◆ **Exercise details**:
Write out each entry word for word.

Object tracking records
━━━━━━━━━━
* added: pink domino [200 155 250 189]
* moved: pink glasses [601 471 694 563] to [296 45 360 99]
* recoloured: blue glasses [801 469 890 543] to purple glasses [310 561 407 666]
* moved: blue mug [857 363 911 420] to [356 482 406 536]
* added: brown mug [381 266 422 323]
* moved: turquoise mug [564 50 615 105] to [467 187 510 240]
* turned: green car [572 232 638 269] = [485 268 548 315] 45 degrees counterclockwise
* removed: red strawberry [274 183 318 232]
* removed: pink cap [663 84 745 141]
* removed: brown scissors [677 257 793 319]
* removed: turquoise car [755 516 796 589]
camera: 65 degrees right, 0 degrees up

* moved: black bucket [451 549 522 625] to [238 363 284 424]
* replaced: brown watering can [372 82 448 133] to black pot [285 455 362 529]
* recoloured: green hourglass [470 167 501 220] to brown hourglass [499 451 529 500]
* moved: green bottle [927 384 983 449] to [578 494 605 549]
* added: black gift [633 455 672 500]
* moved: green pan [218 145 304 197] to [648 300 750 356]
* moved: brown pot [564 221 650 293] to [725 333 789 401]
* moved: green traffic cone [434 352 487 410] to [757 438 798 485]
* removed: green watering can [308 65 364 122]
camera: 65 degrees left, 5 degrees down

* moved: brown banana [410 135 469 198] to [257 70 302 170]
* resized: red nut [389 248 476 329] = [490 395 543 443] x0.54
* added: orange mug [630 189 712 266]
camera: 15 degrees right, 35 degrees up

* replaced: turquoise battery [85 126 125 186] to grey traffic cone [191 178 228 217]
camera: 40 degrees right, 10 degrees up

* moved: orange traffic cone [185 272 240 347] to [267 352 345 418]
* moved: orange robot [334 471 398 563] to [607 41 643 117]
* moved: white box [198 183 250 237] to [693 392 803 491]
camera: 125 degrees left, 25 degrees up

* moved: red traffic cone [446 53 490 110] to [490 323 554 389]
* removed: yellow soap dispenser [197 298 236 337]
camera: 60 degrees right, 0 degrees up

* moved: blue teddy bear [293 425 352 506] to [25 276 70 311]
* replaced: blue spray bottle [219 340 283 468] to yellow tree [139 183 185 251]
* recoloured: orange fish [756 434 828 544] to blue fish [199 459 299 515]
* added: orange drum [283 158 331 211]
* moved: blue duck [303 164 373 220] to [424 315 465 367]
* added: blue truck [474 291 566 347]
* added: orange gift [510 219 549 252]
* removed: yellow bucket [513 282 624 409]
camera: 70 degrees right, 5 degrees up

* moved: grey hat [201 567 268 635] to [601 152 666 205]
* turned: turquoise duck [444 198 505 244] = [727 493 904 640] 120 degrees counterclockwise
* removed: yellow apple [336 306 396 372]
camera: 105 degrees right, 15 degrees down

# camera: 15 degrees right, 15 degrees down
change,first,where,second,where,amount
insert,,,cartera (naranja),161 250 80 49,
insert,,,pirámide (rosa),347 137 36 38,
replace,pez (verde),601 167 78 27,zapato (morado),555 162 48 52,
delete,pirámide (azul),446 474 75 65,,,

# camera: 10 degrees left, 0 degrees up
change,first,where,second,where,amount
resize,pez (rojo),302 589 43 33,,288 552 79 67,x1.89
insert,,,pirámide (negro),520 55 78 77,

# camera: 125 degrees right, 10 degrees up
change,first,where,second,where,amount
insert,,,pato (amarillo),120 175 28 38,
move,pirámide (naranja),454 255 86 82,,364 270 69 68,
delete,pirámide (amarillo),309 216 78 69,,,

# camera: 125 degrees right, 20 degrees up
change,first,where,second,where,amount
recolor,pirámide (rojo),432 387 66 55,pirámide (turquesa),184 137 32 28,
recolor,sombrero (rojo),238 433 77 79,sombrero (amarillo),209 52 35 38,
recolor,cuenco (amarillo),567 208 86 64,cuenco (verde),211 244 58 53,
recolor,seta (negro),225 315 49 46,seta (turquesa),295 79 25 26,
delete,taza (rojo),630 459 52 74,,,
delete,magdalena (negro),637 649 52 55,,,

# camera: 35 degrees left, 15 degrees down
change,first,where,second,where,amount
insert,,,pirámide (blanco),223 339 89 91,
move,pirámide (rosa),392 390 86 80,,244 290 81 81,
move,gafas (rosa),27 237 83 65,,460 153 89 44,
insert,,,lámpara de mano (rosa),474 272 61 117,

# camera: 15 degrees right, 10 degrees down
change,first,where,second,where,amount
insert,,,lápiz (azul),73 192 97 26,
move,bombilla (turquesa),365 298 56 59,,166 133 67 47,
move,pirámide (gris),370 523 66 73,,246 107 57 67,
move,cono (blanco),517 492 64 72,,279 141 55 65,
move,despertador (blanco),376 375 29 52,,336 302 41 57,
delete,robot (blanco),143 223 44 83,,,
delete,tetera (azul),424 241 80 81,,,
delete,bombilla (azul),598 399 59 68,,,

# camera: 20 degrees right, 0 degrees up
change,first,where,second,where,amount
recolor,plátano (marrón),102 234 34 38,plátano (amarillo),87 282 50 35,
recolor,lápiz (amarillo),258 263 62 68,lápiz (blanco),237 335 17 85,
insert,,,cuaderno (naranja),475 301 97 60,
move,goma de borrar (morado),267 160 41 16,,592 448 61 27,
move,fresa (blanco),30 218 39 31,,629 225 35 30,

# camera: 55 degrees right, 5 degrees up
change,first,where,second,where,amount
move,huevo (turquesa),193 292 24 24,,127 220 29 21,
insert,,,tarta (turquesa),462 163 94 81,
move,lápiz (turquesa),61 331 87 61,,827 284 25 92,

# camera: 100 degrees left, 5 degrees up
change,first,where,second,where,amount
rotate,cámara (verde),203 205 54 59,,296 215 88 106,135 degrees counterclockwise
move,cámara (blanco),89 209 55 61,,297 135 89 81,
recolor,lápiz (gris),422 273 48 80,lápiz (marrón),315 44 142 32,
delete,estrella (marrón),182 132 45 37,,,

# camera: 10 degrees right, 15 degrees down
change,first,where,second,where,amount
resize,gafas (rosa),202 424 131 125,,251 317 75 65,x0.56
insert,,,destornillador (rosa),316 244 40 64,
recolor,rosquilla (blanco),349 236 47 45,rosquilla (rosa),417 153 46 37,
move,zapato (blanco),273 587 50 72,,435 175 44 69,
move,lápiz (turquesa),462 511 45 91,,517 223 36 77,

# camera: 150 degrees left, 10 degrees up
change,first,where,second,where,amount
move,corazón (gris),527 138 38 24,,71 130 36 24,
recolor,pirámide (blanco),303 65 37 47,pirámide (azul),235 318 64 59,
━━━━━━━━━━
◆ **The completed task**:
* added: pink domino [200 155 250 189]
* moved: pink glasses [601 471 694 563] to [296 45 360 99]
* recoloured: blue glasses [801 469 890 543] to purple glasses [310 561 407 666]
* moved: blue mug [857 363 911 420] to [356 482 406 536]
* added: brown mug [381 266 422 323]
* moved: turquoise mug [564 50 615 105] to [467 187 510 240]
* turned: green car [572 232 638 269] = [485 268 548 315] 45 degrees counterclockwise
* removed: red strawberry [274 183 318 232]
* removed: pink cap [663 84 745 141]
* removed: brown scissors [677 257 793 319]
* removed: turquoise car [755 516 796 589]
camera: 65 degrees right, 0 degrees up

* moved: black bucket [451 549 522 625] to [238 363 284 424]
* replaced: brown watering can [372 82 448 133] to black pot [285 455 362 529]
* recoloured: green hourglass [470 167 501 220] to brown hourglass [499 451 529 500]
* moved: green bottle [927 384 983 449] to [578 494 605 549]
* added: black gift [633 455 672 500]
* moved: green pan [218 145 304 197] to [648 300 750 356]
* moved: brown pot [564 221 650 293] to [725 333 789 401]
* moved: green traffic cone [434 352 487 410] to [757 438 798 485]
* removed: green watering can [308 65 364 122]
camera: 65 degrees left, 5 degrees down

* moved: brown banana [410 135 469 198] to [257 70 302 170]
* resized: red nut [389 248 476 329] = [490 395 543 443] x0.54
* added: orange mug [630 189 712 266]
camera: 15 degrees right, 35 degrees up

* replaced: turquoise battery [85 126 125 186] to grey traffic cone [191 178 228 217]
camera: 40 degrees right, 10 degrees up

* moved: orange traffic cone [185 272 240 347] to [267 352 345 418]
* moved: orange robot [334 471 398 563] to [607 41 643 117]
* moved: white box [198 183 250 237] to [693 392 803 491]
camera: 125 degrees left, 25 degrees up

* moved: red traffic cone [446 53 490 110] to [490 323 554 389]
* removed: yellow soap dispenser [197 298 236 337]
camera: 60 degrees right, 0 degrees up

* moved: blue teddy bear [293 425 352 506] to [25 276 70 311]
* replaced: blue spray bottle [219 340 283 468] to yellow tree [139 183 185 251]
* recoloured: orange fish [756 434 828 544] to blue fish [199 459 299 515]
* added: orange drum [283 158 331 211]
* moved: blue duck [303 164 373 220] to [424 315 465 367]
* added: blue truck [474 291 566 347]
* added: orange gift [510 219 549 252]
* removed: yellow bucket [513 282 624 409]
camera: 70 degrees right, 5 degrees up

* moved: grey hat [201 567 268 635] to [601 152 666 205]
* turned: turquoise duck [444 198 505 244] = [727 493 904 640] 120 degrees counterclockwise
* removed: yellow apple [336 306 396 372]
camera: 105 degrees right, 15 degrees down

# camera: 15 degrees right, 15 degrees down
change,first,where,second,where,amount
insert,,,cartera (naranja),161 250 80 49,
insert,,,pirámide (rosa),347 137 36 38,
replace,pez (verde),601 167 78 27,zapato (morado),555 162 48 52,
delete,pirámide (azul),446 474 75 65,,,

# camera: 10 degrees left, 0 degrees up
change,first,where,second,where,amount
resize,pez (rojo),302 589 43 33,,288 552 79 67,x1.89
insert,,,pirámide (negro),520 55 78 77,

# camera: 125 degrees right, 10 degrees up
change,first,where,second,where,amount
insert,,,pato (amarillo),120 175 28 38,
move,pirámide (naranja),454 255 86 82,,364 270 69 68,
delete,pirámide (amarillo),309 216 78 69,,,

# camera: 125 degrees right, 20 degrees up
change,first,where,second,where,amount
recolor,pirámide (rojo),432 387 66 55,pirámide (turquesa),184 137 32 28,
recolor,sombrero (rojo),238 433 77 79,sombrero (amarillo),209 52 35 38,
recolor,cuenco (amarillo),567 208 86 64,cuenco (verde),211 244 58 53,
recolor,seta (negro),225 315 49 46,seta (turquesa),295 79 25 26,
delete,taza (rojo),630 459 52 74,,,
delete,magdalena (negro),637 649 52 55,,,

# camera: 35 degrees left, 15 degrees down
change,first,where,second,where,amount
insert,,,pirámide (blanco),223 339 89 91,
move,pirámide (rosa),392 390 86 80,,244 290 81 81,
move,gafas (rosa),27 237 83 65,,460 153 89 44,
insert,,,lámpara de mano (rosa),474 272 61 117,

# camera: 15 degrees right, 10 degrees down
change,first,where,second,where,amount
insert,,,lápiz (azul),73 192 97 26,
move,bombilla (turquesa),365 298 56 59,,166 133 67 47,
move,pirámide (gris),370 523 66 73,,246 107 57 67,
move,cono (blanco),517 492 64 72,,279 141 55 65,
move,despertador (blanco),376 375 29 52,,336 302 41 57,
delete,robot (blanco),143 223 44 83,,,
delete,tetera (azul),424 241 80 81,,,
delete,bombilla (azul),598 399 59 68,,,

# camera: 20 degrees right, 0 degrees up
change,first,where,second,where,amount
recolor,plátano (marrón),102 234 34 38,plátano (amarillo),87 282 50 35,
recolor,lápiz (amarillo),258 263 62 68,lápiz (blanco),237 335 17 85,
insert,,,cuaderno (naranja),475 301 97 60,
move,goma de borrar (morado),267 160 41 16,,592 448 61 27,
move,fresa (blanco),30 218 39 31,,629 225 35 30,

# camera: 55 degrees right, 5 degrees up
change,first,where,second,where,amount
move,huevo (turquesa),193 292 24 24,,127 220 29 21,
insert,,,tarta (turquesa),462 163 94 81,
move,lápiz (turquesa),61 331 87 61,,827 284 25 92,

# camera: 100 degrees left, 5 degrees up
change,first,where,second,where,amount
rotate,cámara (verde),203 205 54 59,,296 215 88 106,135 degrees counterclockwise
move,cámara (blanco),89 209 55 61,,297 135 89 81,
recolor,lápiz (gris),422 273 48 80,lápiz (marrón),315 44 142 32,
delete,estrella (marrón),182 132 45 37,,,

# camera: 10 degrees right, 15 degrees down
change,first,where,second,where,amount
resize,gafas (rosa),202 424 131 125,,251 317 75 65,x0.56
insert,,,destornillador (rosa),316 244 40 64,
recolor,rosquilla (blanco),349 236 47 45,rosquilla (rosa),417 153 46 37,
move,zapato (blanco),273 587 50 72,,435 175 44 69,
move,lápiz (turquesa),462 511 45 91,,517 223 36 77,

# camera: 150 degrees left, 10 degrees up
change,first,where,second,where,amount
move,corazón (gris),527 138 38 24,,71 130 36 24,
recolor,pirámide (blanco),303 65 37 47,pirámide (azul),235 318 64 59,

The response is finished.